* _What this task involves_:
From the entries below, count the lines holding the word "turned" and give nothing but the number.

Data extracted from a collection
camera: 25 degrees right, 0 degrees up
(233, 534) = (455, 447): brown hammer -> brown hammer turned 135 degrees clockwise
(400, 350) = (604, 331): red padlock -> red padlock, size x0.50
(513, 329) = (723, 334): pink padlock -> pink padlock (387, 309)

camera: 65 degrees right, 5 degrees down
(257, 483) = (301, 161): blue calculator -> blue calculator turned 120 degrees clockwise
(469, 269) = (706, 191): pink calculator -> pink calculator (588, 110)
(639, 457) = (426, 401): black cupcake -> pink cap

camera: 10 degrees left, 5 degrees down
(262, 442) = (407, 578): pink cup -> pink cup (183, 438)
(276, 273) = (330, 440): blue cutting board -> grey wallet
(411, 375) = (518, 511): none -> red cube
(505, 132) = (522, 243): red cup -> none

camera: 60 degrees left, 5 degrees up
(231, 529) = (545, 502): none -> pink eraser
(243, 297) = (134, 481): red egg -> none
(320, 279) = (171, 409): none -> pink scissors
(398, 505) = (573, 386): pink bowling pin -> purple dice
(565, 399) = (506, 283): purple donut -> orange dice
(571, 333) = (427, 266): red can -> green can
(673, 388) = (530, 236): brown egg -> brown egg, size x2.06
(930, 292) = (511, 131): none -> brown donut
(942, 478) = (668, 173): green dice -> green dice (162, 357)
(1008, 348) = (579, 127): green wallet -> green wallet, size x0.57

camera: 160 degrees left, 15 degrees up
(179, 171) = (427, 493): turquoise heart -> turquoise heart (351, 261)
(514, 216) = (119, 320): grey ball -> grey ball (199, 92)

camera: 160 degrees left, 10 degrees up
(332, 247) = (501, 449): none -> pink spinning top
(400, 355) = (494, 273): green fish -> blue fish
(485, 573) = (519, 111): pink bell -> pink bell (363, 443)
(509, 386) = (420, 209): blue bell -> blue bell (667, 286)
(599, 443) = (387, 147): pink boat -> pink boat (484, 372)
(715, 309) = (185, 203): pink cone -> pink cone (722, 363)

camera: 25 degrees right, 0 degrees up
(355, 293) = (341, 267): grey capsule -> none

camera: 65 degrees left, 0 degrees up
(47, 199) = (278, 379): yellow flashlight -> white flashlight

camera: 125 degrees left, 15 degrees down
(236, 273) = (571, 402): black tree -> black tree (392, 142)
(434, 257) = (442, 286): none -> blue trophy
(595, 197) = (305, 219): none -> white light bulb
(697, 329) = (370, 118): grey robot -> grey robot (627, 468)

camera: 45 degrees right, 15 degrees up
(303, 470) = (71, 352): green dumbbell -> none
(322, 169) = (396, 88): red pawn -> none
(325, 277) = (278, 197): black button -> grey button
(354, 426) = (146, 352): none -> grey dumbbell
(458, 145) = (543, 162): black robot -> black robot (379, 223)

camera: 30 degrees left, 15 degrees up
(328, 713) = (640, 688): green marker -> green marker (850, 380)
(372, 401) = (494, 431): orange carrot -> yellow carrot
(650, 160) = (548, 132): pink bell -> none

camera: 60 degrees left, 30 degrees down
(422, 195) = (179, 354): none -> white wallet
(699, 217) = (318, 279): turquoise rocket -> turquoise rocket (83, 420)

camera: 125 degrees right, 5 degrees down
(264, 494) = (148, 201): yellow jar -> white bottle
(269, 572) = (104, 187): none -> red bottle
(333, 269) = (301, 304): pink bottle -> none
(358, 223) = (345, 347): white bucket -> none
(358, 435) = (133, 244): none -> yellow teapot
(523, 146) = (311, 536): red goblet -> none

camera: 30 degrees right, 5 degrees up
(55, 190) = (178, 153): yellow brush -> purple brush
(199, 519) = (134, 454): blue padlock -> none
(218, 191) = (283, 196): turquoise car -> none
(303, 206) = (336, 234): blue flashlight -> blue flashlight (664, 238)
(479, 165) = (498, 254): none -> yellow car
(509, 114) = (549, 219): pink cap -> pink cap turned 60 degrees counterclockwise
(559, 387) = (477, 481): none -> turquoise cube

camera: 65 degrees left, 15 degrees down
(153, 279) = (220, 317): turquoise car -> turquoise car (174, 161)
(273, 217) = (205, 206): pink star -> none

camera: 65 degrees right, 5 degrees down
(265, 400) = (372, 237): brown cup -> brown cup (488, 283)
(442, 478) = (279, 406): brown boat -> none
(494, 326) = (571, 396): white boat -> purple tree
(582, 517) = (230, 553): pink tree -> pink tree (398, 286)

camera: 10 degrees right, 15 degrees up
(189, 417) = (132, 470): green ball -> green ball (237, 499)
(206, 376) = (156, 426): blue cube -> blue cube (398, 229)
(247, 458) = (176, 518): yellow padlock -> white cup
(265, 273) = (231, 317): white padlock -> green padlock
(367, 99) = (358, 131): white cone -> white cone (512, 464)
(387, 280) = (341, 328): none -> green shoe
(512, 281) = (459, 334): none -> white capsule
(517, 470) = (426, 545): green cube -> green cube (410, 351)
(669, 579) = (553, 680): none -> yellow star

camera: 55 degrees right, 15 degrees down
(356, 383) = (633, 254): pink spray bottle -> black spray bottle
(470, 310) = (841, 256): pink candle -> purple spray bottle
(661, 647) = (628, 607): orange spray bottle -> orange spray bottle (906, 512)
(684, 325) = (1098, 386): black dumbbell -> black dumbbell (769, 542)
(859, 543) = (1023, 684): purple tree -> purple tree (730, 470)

* _Output_:
3